TASK REQUIREMENTS » In this exercise, return the whole listing exactly, excluding any images.

===== RECORDS FOR THIS TASK =====

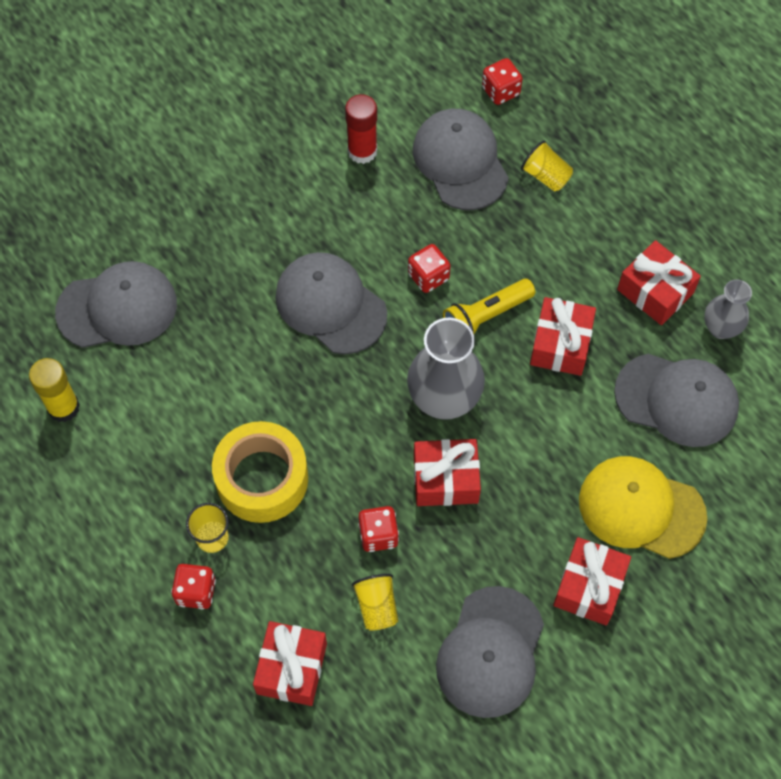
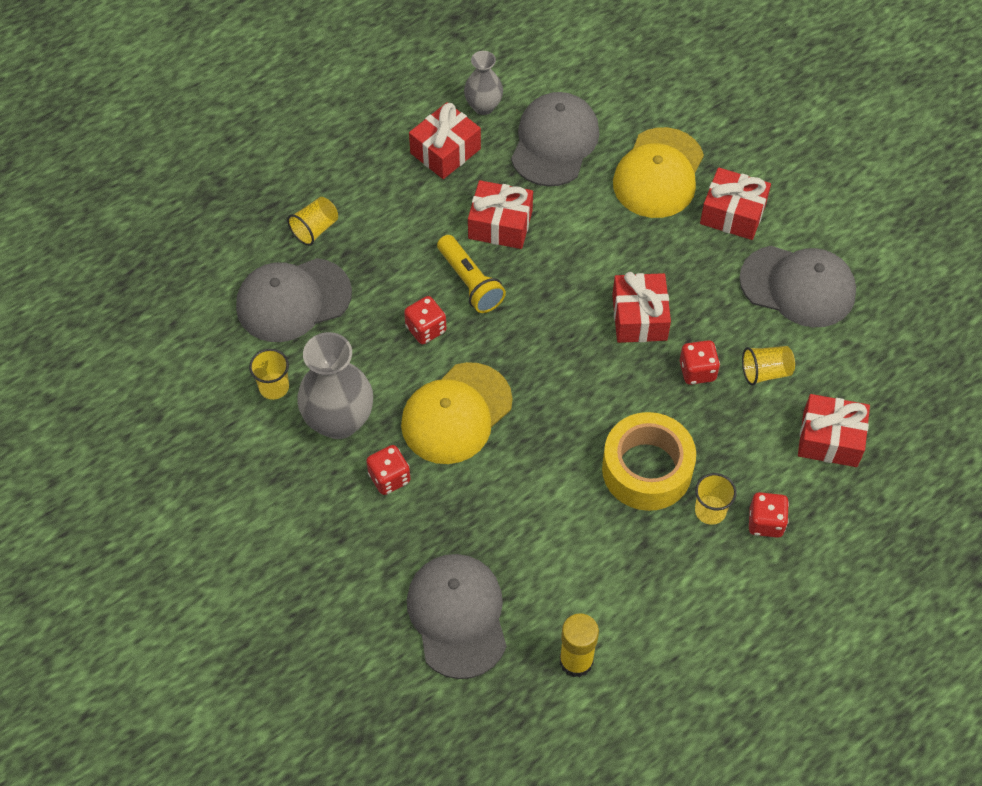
camera: 90 degrees left, 5 degrees down
(330, 305) = (456, 414): grey cap -> yellow cap
(362, 151) = (274, 387): red glue stick -> yellow cup
(444, 399) = (558, 317): grey vase -> grey vase (339, 421)
(500, 91) = (210, 264): red dice -> red dice (389, 478)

=====

WRITTEN RESPONSE »
camera: 90 degrees left, 5 degrees down
(330, 305) = (456, 414): grey cap -> yellow cap
(362, 151) = (274, 387): red glue stick -> yellow cup
(444, 399) = (558, 317): grey vase -> grey vase (339, 421)
(500, 91) = (210, 264): red dice -> red dice (389, 478)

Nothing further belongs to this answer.